Of the lines listed below, return exactly those that run from the line containing "(173, 471) = (315, 505): none -> white cap" through the line containing "(516, 216) = (606, 234): none", both included.

(Stored items from a collection)
===

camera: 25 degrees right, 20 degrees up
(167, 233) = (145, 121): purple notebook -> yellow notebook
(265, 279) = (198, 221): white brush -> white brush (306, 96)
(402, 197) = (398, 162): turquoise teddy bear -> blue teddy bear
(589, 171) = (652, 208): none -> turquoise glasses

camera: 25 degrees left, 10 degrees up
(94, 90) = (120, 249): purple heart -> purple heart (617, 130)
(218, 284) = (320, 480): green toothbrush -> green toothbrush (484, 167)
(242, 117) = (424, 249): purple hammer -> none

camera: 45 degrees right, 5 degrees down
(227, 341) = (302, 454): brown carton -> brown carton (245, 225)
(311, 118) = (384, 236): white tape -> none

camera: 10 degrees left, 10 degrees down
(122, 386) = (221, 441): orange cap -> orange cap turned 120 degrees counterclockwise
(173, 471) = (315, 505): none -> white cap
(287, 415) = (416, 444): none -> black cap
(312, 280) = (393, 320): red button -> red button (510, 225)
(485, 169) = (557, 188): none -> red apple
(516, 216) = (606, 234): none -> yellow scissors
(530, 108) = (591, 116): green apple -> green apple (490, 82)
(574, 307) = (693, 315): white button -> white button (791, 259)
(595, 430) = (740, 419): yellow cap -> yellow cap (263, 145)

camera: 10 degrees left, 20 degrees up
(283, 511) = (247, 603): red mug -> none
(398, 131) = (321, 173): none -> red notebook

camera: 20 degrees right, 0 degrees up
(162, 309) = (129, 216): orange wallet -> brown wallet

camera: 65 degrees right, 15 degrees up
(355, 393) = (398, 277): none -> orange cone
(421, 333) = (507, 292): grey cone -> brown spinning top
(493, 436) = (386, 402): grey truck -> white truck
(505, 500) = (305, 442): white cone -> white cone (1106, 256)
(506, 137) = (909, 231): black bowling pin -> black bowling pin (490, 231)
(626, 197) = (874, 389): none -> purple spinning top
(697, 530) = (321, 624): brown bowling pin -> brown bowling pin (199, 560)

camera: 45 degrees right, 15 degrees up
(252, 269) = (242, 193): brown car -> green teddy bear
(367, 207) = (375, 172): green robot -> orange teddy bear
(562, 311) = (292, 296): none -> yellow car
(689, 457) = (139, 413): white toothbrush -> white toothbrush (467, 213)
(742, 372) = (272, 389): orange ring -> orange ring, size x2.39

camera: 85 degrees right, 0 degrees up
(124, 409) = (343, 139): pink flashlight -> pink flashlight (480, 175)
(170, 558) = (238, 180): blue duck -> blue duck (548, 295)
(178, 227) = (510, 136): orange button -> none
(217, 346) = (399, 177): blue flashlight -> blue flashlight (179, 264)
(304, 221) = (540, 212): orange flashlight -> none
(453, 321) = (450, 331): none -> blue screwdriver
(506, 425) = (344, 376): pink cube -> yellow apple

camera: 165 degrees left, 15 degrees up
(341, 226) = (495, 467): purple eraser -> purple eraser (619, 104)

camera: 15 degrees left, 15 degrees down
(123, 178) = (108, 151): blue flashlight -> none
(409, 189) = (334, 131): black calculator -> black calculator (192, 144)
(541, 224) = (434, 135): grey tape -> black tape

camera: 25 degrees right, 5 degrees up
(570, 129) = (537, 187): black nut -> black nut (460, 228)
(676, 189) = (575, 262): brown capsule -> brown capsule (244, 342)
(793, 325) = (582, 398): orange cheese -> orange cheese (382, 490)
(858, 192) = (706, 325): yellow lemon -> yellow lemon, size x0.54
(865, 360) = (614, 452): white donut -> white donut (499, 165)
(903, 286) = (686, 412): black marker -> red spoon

===

> _Task solution_:
(173, 471) = (315, 505): none -> white cap
(287, 415) = (416, 444): none -> black cap
(312, 280) = (393, 320): red button -> red button (510, 225)
(485, 169) = (557, 188): none -> red apple
(516, 216) = (606, 234): none -> yellow scissors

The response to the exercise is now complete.